[Stored items from a collection]

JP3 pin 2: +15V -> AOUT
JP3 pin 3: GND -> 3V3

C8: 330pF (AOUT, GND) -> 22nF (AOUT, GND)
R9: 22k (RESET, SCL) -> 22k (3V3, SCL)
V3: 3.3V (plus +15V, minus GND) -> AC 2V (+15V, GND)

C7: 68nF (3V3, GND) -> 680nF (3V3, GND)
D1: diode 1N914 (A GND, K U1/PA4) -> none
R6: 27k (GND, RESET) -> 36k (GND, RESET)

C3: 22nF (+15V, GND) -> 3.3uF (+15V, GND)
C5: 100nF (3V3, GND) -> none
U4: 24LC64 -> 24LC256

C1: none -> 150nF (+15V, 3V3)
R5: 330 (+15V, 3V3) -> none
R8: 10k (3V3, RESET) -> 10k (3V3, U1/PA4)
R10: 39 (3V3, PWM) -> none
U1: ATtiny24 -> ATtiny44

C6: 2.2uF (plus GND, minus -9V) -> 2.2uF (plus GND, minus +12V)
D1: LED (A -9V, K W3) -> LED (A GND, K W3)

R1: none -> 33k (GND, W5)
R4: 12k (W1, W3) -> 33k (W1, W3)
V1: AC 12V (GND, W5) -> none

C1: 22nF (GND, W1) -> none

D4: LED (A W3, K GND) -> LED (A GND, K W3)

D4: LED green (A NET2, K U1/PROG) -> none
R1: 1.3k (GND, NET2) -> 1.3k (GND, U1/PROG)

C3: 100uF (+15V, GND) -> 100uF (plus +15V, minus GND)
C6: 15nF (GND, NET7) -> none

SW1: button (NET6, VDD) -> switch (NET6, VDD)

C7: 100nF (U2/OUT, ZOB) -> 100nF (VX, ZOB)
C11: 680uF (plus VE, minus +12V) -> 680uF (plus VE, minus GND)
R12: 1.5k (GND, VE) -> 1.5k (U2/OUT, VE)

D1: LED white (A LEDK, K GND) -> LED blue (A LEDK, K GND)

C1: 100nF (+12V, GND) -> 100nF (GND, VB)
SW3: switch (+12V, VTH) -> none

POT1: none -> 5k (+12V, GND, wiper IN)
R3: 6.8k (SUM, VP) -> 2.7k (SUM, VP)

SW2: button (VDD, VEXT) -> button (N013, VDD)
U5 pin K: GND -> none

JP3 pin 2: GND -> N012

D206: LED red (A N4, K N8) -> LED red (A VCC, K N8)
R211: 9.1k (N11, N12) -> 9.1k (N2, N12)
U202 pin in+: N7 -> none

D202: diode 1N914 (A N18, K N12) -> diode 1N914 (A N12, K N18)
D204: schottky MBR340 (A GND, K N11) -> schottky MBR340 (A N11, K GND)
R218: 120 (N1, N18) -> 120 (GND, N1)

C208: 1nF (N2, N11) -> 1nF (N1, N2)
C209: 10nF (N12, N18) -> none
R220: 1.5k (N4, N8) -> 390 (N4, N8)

WHAT YOU WILL DO:
Copy the lines that hold the word "button". Take them from the records above.

ANSWER TO THIS EXERCISE:
SW1: button (NET6, VDD) -> switch (NET6, VDD)
SW2: button (VDD, VEXT) -> button (N013, VDD)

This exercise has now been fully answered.